Top of RECORDS FOR THE EXERCISE
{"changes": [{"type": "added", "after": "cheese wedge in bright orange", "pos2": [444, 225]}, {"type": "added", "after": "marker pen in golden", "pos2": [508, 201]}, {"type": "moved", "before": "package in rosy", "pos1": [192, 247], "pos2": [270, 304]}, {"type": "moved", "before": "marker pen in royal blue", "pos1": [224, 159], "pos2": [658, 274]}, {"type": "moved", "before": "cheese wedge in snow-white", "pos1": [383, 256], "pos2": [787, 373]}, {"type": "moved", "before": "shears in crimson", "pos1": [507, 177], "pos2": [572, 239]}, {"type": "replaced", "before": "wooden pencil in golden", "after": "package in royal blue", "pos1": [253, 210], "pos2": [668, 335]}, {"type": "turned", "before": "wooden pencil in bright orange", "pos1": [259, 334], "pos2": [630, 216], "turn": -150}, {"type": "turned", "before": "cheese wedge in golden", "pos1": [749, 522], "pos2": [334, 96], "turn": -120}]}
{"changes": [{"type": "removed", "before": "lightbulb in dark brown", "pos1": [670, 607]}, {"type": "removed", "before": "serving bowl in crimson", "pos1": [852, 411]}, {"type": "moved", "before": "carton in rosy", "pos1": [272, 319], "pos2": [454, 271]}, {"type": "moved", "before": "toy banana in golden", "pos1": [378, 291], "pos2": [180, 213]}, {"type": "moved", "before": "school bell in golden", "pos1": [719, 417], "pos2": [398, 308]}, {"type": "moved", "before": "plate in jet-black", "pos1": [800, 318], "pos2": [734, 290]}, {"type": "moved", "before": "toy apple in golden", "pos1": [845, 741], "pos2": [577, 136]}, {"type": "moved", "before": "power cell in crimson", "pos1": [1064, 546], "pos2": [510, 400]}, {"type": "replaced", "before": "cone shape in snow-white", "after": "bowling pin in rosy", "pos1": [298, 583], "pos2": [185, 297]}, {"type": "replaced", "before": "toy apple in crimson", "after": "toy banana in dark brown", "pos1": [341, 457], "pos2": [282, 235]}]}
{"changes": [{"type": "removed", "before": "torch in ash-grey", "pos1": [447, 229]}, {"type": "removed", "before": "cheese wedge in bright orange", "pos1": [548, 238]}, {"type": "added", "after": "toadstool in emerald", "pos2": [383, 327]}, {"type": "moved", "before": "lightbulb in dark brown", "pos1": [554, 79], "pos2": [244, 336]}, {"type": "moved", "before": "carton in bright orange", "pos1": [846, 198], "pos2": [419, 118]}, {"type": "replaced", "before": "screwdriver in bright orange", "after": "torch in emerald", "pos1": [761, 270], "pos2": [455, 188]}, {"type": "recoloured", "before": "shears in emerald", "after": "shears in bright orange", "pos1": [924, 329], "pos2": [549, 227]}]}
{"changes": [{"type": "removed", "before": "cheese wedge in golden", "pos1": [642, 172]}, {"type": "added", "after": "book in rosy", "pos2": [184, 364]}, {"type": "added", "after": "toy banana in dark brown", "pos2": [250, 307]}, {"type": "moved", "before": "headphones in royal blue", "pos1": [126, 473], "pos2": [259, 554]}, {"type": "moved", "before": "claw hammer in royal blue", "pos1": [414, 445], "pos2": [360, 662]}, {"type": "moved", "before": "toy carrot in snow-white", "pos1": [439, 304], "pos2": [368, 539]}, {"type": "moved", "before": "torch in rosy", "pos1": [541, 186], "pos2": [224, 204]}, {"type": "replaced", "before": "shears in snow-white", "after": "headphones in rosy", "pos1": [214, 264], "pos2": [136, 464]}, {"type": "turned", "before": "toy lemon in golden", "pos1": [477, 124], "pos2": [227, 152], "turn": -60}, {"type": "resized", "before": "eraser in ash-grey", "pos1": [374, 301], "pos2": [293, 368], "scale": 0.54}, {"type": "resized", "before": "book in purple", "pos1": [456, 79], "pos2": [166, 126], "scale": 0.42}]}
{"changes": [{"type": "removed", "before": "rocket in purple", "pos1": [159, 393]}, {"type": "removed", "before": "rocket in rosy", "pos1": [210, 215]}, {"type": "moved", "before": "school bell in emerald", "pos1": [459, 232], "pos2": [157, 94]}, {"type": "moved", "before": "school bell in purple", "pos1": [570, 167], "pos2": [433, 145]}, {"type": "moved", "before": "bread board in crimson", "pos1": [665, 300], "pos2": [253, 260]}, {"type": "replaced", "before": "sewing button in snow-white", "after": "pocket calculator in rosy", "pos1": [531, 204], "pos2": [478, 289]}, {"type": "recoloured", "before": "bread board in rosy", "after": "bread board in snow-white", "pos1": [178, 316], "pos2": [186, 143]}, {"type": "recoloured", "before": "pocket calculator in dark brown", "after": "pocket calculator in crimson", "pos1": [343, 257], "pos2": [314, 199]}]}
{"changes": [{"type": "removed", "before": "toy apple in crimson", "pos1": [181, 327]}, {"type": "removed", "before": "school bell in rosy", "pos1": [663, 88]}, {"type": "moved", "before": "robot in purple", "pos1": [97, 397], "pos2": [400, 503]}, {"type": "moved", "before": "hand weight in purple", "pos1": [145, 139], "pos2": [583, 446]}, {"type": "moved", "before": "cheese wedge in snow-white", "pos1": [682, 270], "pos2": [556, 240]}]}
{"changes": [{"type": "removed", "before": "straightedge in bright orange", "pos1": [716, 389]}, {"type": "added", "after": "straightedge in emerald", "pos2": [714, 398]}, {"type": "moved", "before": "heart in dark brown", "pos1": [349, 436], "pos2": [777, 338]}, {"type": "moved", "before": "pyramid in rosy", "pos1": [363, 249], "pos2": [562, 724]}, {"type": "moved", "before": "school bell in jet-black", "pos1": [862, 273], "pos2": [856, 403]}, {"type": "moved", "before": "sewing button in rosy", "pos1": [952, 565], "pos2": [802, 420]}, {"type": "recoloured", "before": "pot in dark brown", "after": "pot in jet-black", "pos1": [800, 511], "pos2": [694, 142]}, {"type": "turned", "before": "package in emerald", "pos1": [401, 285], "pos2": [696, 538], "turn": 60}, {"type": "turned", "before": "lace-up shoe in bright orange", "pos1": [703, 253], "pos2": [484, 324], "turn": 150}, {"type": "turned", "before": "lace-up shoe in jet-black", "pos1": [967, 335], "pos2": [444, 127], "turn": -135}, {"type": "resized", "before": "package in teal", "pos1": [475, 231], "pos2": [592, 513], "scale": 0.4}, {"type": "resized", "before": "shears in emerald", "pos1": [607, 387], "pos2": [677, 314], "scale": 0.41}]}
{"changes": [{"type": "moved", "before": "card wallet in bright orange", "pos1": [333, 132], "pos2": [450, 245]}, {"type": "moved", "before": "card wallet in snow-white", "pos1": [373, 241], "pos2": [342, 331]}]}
Bottom of RECORDS FOR THE EXERCISE
Could you set down every line above exactly as written?

{"changes": [{"type": "added", "after": "cheese wedge in bright orange", "pos2": [444, 225]}, {"type": "added", "after": "marker pen in golden", "pos2": [508, 201]}, {"type": "moved", "before": "package in rosy", "pos1": [192, 247], "pos2": [270, 304]}, {"type": "moved", "before": "marker pen in royal blue", "pos1": [224, 159], "pos2": [658, 274]}, {"type": "moved", "before": "cheese wedge in snow-white", "pos1": [383, 256], "pos2": [787, 373]}, {"type": "moved", "before": "shears in crimson", "pos1": [507, 177], "pos2": [572, 239]}, {"type": "replaced", "before": "wooden pencil in golden", "after": "package in royal blue", "pos1": [253, 210], "pos2": [668, 335]}, {"type": "turned", "before": "wooden pencil in bright orange", "pos1": [259, 334], "pos2": [630, 216], "turn": -150}, {"type": "turned", "before": "cheese wedge in golden", "pos1": [749, 522], "pos2": [334, 96], "turn": -120}]}
{"changes": [{"type": "removed", "before": "lightbulb in dark brown", "pos1": [670, 607]}, {"type": "removed", "before": "serving bowl in crimson", "pos1": [852, 411]}, {"type": "moved", "before": "carton in rosy", "pos1": [272, 319], "pos2": [454, 271]}, {"type": "moved", "before": "toy banana in golden", "pos1": [378, 291], "pos2": [180, 213]}, {"type": "moved", "before": "school bell in golden", "pos1": [719, 417], "pos2": [398, 308]}, {"type": "moved", "before": "plate in jet-black", "pos1": [800, 318], "pos2": [734, 290]}, {"type": "moved", "before": "toy apple in golden", "pos1": [845, 741], "pos2": [577, 136]}, {"type": "moved", "before": "power cell in crimson", "pos1": [1064, 546], "pos2": [510, 400]}, {"type": "replaced", "before": "cone shape in snow-white", "after": "bowling pin in rosy", "pos1": [298, 583], "pos2": [185, 297]}, {"type": "replaced", "before": "toy apple in crimson", "after": "toy banana in dark brown", "pos1": [341, 457], "pos2": [282, 235]}]}
{"changes": [{"type": "removed", "before": "torch in ash-grey", "pos1": [447, 229]}, {"type": "removed", "before": "cheese wedge in bright orange", "pos1": [548, 238]}, {"type": "added", "after": "toadstool in emerald", "pos2": [383, 327]}, {"type": "moved", "before": "lightbulb in dark brown", "pos1": [554, 79], "pos2": [244, 336]}, {"type": "moved", "before": "carton in bright orange", "pos1": [846, 198], "pos2": [419, 118]}, {"type": "replaced", "before": "screwdriver in bright orange", "after": "torch in emerald", "pos1": [761, 270], "pos2": [455, 188]}, {"type": "recoloured", "before": "shears in emerald", "after": "shears in bright orange", "pos1": [924, 329], "pos2": [549, 227]}]}
{"changes": [{"type": "removed", "before": "cheese wedge in golden", "pos1": [642, 172]}, {"type": "added", "after": "book in rosy", "pos2": [184, 364]}, {"type": "added", "after": "toy banana in dark brown", "pos2": [250, 307]}, {"type": "moved", "before": "headphones in royal blue", "pos1": [126, 473], "pos2": [259, 554]}, {"type": "moved", "before": "claw hammer in royal blue", "pos1": [414, 445], "pos2": [360, 662]}, {"type": "moved", "before": "toy carrot in snow-white", "pos1": [439, 304], "pos2": [368, 539]}, {"type": "moved", "before": "torch in rosy", "pos1": [541, 186], "pos2": [224, 204]}, {"type": "replaced", "before": "shears in snow-white", "after": "headphones in rosy", "pos1": [214, 264], "pos2": [136, 464]}, {"type": "turned", "before": "toy lemon in golden", "pos1": [477, 124], "pos2": [227, 152], "turn": -60}, {"type": "resized", "before": "eraser in ash-grey", "pos1": [374, 301], "pos2": [293, 368], "scale": 0.54}, {"type": "resized", "before": "book in purple", "pos1": [456, 79], "pos2": [166, 126], "scale": 0.42}]}
{"changes": [{"type": "removed", "before": "rocket in purple", "pos1": [159, 393]}, {"type": "removed", "before": "rocket in rosy", "pos1": [210, 215]}, {"type": "moved", "before": "school bell in emerald", "pos1": [459, 232], "pos2": [157, 94]}, {"type": "moved", "before": "school bell in purple", "pos1": [570, 167], "pos2": [433, 145]}, {"type": "moved", "before": "bread board in crimson", "pos1": [665, 300], "pos2": [253, 260]}, {"type": "replaced", "before": "sewing button in snow-white", "after": "pocket calculator in rosy", "pos1": [531, 204], "pos2": [478, 289]}, {"type": "recoloured", "before": "bread board in rosy", "after": "bread board in snow-white", "pos1": [178, 316], "pos2": [186, 143]}, {"type": "recoloured", "before": "pocket calculator in dark brown", "after": "pocket calculator in crimson", "pos1": [343, 257], "pos2": [314, 199]}]}
{"changes": [{"type": "removed", "before": "toy apple in crimson", "pos1": [181, 327]}, {"type": "removed", "before": "school bell in rosy", "pos1": [663, 88]}, {"type": "moved", "before": "robot in purple", "pos1": [97, 397], "pos2": [400, 503]}, {"type": "moved", "before": "hand weight in purple", "pos1": [145, 139], "pos2": [583, 446]}, {"type": "moved", "before": "cheese wedge in snow-white", "pos1": [682, 270], "pos2": [556, 240]}]}
{"changes": [{"type": "removed", "before": "straightedge in bright orange", "pos1": [716, 389]}, {"type": "added", "after": "straightedge in emerald", "pos2": [714, 398]}, {"type": "moved", "before": "heart in dark brown", "pos1": [349, 436], "pos2": [777, 338]}, {"type": "moved", "before": "pyramid in rosy", "pos1": [363, 249], "pos2": [562, 724]}, {"type": "moved", "before": "school bell in jet-black", "pos1": [862, 273], "pos2": [856, 403]}, {"type": "moved", "before": "sewing button in rosy", "pos1": [952, 565], "pos2": [802, 420]}, {"type": "recoloured", "before": "pot in dark brown", "after": "pot in jet-black", "pos1": [800, 511], "pos2": [694, 142]}, {"type": "turned", "before": "package in emerald", "pos1": [401, 285], "pos2": [696, 538], "turn": 60}, {"type": "turned", "before": "lace-up shoe in bright orange", "pos1": [703, 253], "pos2": [484, 324], "turn": 150}, {"type": "turned", "before": "lace-up shoe in jet-black", "pos1": [967, 335], "pos2": [444, 127], "turn": -135}, {"type": "resized", "before": "package in teal", "pos1": [475, 231], "pos2": [592, 513], "scale": 0.4}, {"type": "resized", "before": "shears in emerald", "pos1": [607, 387], "pos2": [677, 314], "scale": 0.41}]}
{"changes": [{"type": "moved", "before": "card wallet in bright orange", "pos1": [333, 132], "pos2": [450, 245]}, {"type": "moved", "before": "card wallet in snow-white", "pos1": [373, 241], "pos2": [342, 331]}]}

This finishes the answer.